_TASK TO CARRY OUT_: Take the lines below between the one holding "grey heart [234,152,308,217]" and the one holding "camera: 80 degrees right, 0 degrees up", inclusive, and copy them exactly. Add nothing.

_Object transformation records_:

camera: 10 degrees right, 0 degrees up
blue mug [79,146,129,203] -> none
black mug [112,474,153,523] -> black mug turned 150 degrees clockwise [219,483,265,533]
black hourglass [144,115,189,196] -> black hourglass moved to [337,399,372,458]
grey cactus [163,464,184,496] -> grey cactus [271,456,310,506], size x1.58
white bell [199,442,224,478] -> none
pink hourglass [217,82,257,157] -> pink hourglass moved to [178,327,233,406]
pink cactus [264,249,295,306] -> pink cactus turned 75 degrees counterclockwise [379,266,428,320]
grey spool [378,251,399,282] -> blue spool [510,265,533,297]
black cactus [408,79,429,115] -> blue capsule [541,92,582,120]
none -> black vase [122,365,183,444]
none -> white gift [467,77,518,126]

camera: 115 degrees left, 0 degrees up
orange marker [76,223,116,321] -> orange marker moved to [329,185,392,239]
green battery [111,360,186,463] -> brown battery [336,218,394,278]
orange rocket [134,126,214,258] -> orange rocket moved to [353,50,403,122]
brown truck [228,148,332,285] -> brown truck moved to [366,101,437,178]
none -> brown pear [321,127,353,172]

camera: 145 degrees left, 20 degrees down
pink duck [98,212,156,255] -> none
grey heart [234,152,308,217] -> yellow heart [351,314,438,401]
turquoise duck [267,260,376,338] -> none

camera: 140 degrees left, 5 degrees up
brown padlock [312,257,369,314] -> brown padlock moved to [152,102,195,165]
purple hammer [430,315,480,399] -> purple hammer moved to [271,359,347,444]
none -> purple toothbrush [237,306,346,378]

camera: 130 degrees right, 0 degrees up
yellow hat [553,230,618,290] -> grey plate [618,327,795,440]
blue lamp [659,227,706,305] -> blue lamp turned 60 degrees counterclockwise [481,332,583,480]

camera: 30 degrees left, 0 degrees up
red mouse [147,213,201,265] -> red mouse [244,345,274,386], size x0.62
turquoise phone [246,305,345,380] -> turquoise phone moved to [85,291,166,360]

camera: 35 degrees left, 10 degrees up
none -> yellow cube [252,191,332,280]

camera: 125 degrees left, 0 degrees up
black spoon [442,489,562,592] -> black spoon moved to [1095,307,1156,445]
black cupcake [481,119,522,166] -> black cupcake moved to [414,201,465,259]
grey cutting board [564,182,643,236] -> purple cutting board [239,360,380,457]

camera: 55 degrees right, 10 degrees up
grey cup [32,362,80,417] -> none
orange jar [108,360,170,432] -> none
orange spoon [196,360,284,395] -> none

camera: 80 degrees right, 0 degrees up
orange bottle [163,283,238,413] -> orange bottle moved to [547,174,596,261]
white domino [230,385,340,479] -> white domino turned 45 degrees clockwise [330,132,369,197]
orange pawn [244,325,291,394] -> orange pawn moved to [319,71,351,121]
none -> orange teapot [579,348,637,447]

_RESULT_:
grey heart [234,152,308,217] -> yellow heart [351,314,438,401]
turquoise duck [267,260,376,338] -> none

camera: 140 degrees left, 5 degrees up
brown padlock [312,257,369,314] -> brown padlock moved to [152,102,195,165]
purple hammer [430,315,480,399] -> purple hammer moved to [271,359,347,444]
none -> purple toothbrush [237,306,346,378]

camera: 130 degrees right, 0 degrees up
yellow hat [553,230,618,290] -> grey plate [618,327,795,440]
blue lamp [659,227,706,305] -> blue lamp turned 60 degrees counterclockwise [481,332,583,480]

camera: 30 degrees left, 0 degrees up
red mouse [147,213,201,265] -> red mouse [244,345,274,386], size x0.62
turquoise phone [246,305,345,380] -> turquoise phone moved to [85,291,166,360]

camera: 35 degrees left, 10 degrees up
none -> yellow cube [252,191,332,280]

camera: 125 degrees left, 0 degrees up
black spoon [442,489,562,592] -> black spoon moved to [1095,307,1156,445]
black cupcake [481,119,522,166] -> black cupcake moved to [414,201,465,259]
grey cutting board [564,182,643,236] -> purple cutting board [239,360,380,457]

camera: 55 degrees right, 10 degrees up
grey cup [32,362,80,417] -> none
orange jar [108,360,170,432] -> none
orange spoon [196,360,284,395] -> none

camera: 80 degrees right, 0 degrees up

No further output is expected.